• _Data in this exercise_:
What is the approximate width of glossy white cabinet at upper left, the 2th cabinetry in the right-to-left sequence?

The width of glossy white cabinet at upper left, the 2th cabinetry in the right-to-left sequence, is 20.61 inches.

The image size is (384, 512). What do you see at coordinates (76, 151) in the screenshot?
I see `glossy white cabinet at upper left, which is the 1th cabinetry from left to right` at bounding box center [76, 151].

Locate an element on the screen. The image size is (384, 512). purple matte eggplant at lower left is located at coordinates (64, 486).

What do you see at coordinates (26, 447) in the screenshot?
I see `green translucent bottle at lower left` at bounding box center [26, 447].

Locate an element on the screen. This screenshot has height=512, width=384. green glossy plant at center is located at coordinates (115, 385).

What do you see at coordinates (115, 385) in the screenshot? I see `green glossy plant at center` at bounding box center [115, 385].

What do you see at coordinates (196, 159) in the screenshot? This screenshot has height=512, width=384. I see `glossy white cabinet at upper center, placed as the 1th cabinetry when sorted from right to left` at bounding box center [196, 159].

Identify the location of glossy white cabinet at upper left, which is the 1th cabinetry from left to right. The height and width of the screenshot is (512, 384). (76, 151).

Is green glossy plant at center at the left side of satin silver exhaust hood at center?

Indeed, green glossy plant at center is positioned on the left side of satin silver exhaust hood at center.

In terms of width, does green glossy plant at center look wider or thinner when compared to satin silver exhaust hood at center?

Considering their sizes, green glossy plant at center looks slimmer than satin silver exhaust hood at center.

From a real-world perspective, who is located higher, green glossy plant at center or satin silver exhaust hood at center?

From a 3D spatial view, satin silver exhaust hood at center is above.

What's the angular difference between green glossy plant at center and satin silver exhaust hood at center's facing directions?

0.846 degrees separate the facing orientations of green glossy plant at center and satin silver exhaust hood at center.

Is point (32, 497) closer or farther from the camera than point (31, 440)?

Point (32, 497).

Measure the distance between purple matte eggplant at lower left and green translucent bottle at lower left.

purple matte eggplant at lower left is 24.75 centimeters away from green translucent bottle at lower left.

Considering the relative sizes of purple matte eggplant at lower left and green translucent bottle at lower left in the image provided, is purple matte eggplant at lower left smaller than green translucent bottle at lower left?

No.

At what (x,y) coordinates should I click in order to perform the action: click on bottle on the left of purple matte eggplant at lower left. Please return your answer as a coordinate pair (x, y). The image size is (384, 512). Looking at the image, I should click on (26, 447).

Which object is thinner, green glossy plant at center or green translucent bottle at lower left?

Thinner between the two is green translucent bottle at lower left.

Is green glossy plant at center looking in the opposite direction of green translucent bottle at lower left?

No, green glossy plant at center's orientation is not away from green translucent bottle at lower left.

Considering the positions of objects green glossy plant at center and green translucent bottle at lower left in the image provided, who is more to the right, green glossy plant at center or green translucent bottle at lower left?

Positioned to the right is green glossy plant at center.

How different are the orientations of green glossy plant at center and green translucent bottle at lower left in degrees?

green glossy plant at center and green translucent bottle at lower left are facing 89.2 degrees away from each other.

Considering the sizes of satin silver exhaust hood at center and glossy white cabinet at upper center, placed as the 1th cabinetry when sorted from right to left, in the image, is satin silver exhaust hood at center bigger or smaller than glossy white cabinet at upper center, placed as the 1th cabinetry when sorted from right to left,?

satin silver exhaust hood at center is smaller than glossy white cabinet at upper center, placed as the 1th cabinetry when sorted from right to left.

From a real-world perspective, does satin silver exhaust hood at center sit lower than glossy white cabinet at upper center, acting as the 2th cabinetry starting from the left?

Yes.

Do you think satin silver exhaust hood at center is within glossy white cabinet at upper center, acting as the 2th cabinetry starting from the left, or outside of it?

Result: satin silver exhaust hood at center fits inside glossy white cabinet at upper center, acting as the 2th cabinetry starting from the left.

• _Exercise directions_: Reproduce all of the data above verbatim, line for line, without changing any wording, numbers, or punctuation.

• _Expected answer_:
What is the approximate width of glossy white cabinet at upper left, the 2th cabinetry in the right-to-left sequence?

The width of glossy white cabinet at upper left, the 2th cabinetry in the right-to-left sequence, is 20.61 inches.

The image size is (384, 512). What do you see at coordinates (76, 151) in the screenshot?
I see `glossy white cabinet at upper left, which is the 1th cabinetry from left to right` at bounding box center [76, 151].

Locate an element on the screen. The image size is (384, 512). purple matte eggplant at lower left is located at coordinates (64, 486).

What do you see at coordinates (26, 447) in the screenshot?
I see `green translucent bottle at lower left` at bounding box center [26, 447].

Locate an element on the screen. This screenshot has height=512, width=384. green glossy plant at center is located at coordinates (115, 385).

What do you see at coordinates (115, 385) in the screenshot? I see `green glossy plant at center` at bounding box center [115, 385].

What do you see at coordinates (196, 159) in the screenshot? This screenshot has height=512, width=384. I see `glossy white cabinet at upper center, placed as the 1th cabinetry when sorted from right to left` at bounding box center [196, 159].

Identify the location of glossy white cabinet at upper left, which is the 1th cabinetry from left to right. The height and width of the screenshot is (512, 384). (76, 151).

Is green glossy plant at center at the left side of satin silver exhaust hood at center?

Indeed, green glossy plant at center is positioned on the left side of satin silver exhaust hood at center.

In terms of width, does green glossy plant at center look wider or thinner when compared to satin silver exhaust hood at center?

Considering their sizes, green glossy plant at center looks slimmer than satin silver exhaust hood at center.

From a real-world perspective, who is located higher, green glossy plant at center or satin silver exhaust hood at center?

From a 3D spatial view, satin silver exhaust hood at center is above.

What's the angular difference between green glossy plant at center and satin silver exhaust hood at center's facing directions?

0.846 degrees separate the facing orientations of green glossy plant at center and satin silver exhaust hood at center.

Is point (32, 497) closer or farther from the camera than point (31, 440)?

Point (32, 497).

Measure the distance between purple matte eggplant at lower left and green translucent bottle at lower left.

purple matte eggplant at lower left is 24.75 centimeters away from green translucent bottle at lower left.

Considering the relative sizes of purple matte eggplant at lower left and green translucent bottle at lower left in the image provided, is purple matte eggplant at lower left smaller than green translucent bottle at lower left?

No.

At what (x,y) coordinates should I click in order to perform the action: click on bottle on the left of purple matte eggplant at lower left. Please return your answer as a coordinate pair (x, y). The image size is (384, 512). Looking at the image, I should click on (26, 447).

Which object is thinner, green glossy plant at center or green translucent bottle at lower left?

Thinner between the two is green translucent bottle at lower left.

Is green glossy plant at center looking in the opposite direction of green translucent bottle at lower left?

No, green glossy plant at center's orientation is not away from green translucent bottle at lower left.

Considering the positions of objects green glossy plant at center and green translucent bottle at lower left in the image provided, who is more to the right, green glossy plant at center or green translucent bottle at lower left?

Positioned to the right is green glossy plant at center.

How different are the orientations of green glossy plant at center and green translucent bottle at lower left in degrees?

green glossy plant at center and green translucent bottle at lower left are facing 89.2 degrees away from each other.

Considering the sizes of satin silver exhaust hood at center and glossy white cabinet at upper center, placed as the 1th cabinetry when sorted from right to left, in the image, is satin silver exhaust hood at center bigger or smaller than glossy white cabinet at upper center, placed as the 1th cabinetry when sorted from right to left,?

satin silver exhaust hood at center is smaller than glossy white cabinet at upper center, placed as the 1th cabinetry when sorted from right to left.

From a real-world perspective, does satin silver exhaust hood at center sit lower than glossy white cabinet at upper center, acting as the 2th cabinetry starting from the left?

Yes.

Do you think satin silver exhaust hood at center is within glossy white cabinet at upper center, acting as the 2th cabinetry starting from the left, or outside of it?

Result: satin silver exhaust hood at center fits inside glossy white cabinet at upper center, acting as the 2th cabinetry starting from the left.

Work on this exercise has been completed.